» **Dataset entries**
start

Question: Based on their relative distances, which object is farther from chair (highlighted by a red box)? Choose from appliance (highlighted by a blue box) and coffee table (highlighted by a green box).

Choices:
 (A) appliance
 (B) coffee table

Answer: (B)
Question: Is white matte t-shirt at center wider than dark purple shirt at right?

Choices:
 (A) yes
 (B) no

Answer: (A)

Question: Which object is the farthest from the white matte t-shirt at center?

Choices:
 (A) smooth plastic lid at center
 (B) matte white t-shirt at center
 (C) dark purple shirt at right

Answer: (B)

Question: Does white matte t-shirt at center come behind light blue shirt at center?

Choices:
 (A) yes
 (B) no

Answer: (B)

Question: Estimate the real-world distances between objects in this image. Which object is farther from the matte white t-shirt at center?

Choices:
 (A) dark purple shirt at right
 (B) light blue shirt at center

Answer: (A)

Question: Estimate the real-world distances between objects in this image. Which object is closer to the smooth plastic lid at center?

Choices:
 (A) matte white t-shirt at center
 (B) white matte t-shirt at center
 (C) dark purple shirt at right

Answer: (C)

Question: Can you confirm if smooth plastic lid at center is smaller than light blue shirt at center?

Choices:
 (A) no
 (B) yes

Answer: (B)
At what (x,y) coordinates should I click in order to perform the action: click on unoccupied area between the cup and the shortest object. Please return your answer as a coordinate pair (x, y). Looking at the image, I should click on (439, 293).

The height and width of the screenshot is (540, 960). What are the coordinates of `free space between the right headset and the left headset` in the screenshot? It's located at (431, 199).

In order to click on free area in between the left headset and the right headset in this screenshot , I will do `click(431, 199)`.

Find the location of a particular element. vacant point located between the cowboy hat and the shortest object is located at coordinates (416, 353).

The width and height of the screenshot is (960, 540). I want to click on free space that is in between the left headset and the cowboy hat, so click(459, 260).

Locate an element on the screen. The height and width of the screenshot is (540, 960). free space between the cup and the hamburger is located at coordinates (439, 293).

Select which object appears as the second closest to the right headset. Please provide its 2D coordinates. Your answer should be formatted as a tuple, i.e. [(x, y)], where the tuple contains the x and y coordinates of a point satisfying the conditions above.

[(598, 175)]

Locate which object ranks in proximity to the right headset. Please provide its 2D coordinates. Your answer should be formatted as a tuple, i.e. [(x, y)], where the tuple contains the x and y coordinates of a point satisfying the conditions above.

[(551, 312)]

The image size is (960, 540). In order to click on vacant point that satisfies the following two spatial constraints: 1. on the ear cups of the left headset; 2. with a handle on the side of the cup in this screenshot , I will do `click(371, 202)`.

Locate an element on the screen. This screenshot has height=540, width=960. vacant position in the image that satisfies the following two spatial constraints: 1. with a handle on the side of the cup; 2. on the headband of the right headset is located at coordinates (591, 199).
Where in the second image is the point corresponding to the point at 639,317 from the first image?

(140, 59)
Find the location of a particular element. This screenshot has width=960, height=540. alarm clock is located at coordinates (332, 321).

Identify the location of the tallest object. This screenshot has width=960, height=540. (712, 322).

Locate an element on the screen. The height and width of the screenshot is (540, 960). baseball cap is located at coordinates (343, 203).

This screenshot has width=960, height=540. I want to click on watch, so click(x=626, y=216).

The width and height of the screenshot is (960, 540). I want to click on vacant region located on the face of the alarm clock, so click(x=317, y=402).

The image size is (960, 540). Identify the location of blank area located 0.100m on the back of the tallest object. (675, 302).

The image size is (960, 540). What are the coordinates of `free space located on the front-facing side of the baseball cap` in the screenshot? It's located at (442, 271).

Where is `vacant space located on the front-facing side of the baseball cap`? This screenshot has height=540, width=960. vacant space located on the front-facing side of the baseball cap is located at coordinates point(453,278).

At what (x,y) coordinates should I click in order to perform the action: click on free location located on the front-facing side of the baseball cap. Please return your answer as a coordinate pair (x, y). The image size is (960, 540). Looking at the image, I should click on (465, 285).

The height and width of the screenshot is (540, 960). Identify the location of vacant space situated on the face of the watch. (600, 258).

end

» **Written request**
Format every line of the entries above as a JSON list of strings, one string per line, leaving out blank lines.

» **Answer below**
[
  "Question: Based on their relative distances, which object is farther from chair (highlighted by a red box)? Choose from appliance (highlighted by a blue box) and coffee table (highlighted by a green box).",
  "Choices:",
  " (A) appliance",
  " (B) coffee table",
  "Answer: (B)",
  "Question: Is white matte t-shirt at center wider than dark purple shirt at right?",
  "Choices:",
  " (A) yes",
  " (B) no",
  "Answer: (A)",
  "Question: Which object is the farthest from the white matte t-shirt at center?",
  "Choices:",
  " (A) smooth plastic lid at center",
  " (B) matte white t-shirt at center",
  " (C) dark purple shirt at right",
  "Answer: (B)",
  "Question: Does white matte t-shirt at center come behind light blue shirt at center?",
  "Choices:",
  " (A) yes",
  " (B) no",
  "Answer: (B)",
  "Question: Estimate the real-world distances between objects in this image. Which object is farther from the matte white t-shirt at center?",
  "Choices:",
  " (A) dark purple shirt at right",
  " (B) light blue shirt at center",
  "Answer: (A)",
  "Question: Estimate the real-world distances between objects in this image. Which object is closer to the smooth plastic lid at center?",
  "Choices:",
  " (A) matte white t-shirt at center",
  " (B) white matte t-shirt at center",
  " (C) dark purple shirt at right",
  "Answer: (C)",
  "Question: Can you confirm if smooth plastic lid at center is smaller than light blue shirt at center?",
  "Choices:",
  " (A) no",
  " (B) yes",
  "Answer: (B)",
  "At what (x,y) coordinates should I click in order to perform the action: click on unoccupied area between the cup and the shortest object. Please return your answer as a coordinate pair (x, y). Looking at the image, I should click on (439, 293).",
  "The height and width of the screenshot is (540, 960). What are the coordinates of `free space between the right headset and the left headset` in the screenshot? It's located at (431, 199).",
  "In order to click on free area in between the left headset and the right headset in this screenshot , I will do `click(431, 199)`.",
  "Find the location of a particular element. vacant point located between the cowboy hat and the shortest object is located at coordinates (416, 353).",
  "The width and height of the screenshot is (960, 540). I want to click on free space that is in between the left headset and the cowboy hat, so click(459, 260).",
  "Locate an element on the screen. The height and width of the screenshot is (540, 960). free space between the cup and the hamburger is located at coordinates (439, 293).",
  "Select which object appears as the second closest to the right headset. Please provide its 2D coordinates. Your answer should be formatted as a tuple, i.e. [(x, y)], where the tuple contains the x and y coordinates of a point satisfying the conditions above.",
  "[(598, 175)]",
  "Locate which object ranks in proximity to the right headset. Please provide its 2D coordinates. Your answer should be formatted as a tuple, i.e. [(x, y)], where the tuple contains the x and y coordinates of a point satisfying the conditions above.",
  "[(551, 312)]",
  "The image size is (960, 540). In order to click on vacant point that satisfies the following two spatial constraints: 1. on the ear cups of the left headset; 2. with a handle on the side of the cup in this screenshot , I will do `click(371, 202)`.",
  "Locate an element on the screen. This screenshot has height=540, width=960. vacant position in the image that satisfies the following two spatial constraints: 1. with a handle on the side of the cup; 2. on the headband of the right headset is located at coordinates (591, 199).",
  "Where in the second image is the point corresponding to the point at 639,317 from the first image?",
  "(140, 59)",
  "Find the location of a particular element. This screenshot has width=960, height=540. alarm clock is located at coordinates (332, 321).",
  "Identify the location of the tallest object. This screenshot has width=960, height=540. (712, 322).",
  "Locate an element on the screen. The height and width of the screenshot is (540, 960). baseball cap is located at coordinates (343, 203).",
  "This screenshot has width=960, height=540. I want to click on watch, so click(x=626, y=216).",
  "The width and height of the screenshot is (960, 540). I want to click on vacant region located on the face of the alarm clock, so click(x=317, y=402).",
  "The image size is (960, 540). Identify the location of blank area located 0.100m on the back of the tallest object. (675, 302).",
  "The image size is (960, 540). What are the coordinates of `free space located on the front-facing side of the baseball cap` in the screenshot? It's located at (442, 271).",
  "Where is `vacant space located on the front-facing side of the baseball cap`? This screenshot has height=540, width=960. vacant space located on the front-facing side of the baseball cap is located at coordinates point(453,278).",
  "At what (x,y) coordinates should I click in order to perform the action: click on free location located on the front-facing side of the baseball cap. Please return your answer as a coordinate pair (x, y). The image size is (960, 540). Looking at the image, I should click on (465, 285).",
  "The height and width of the screenshot is (540, 960). Identify the location of vacant space situated on the face of the watch. (600, 258)."
]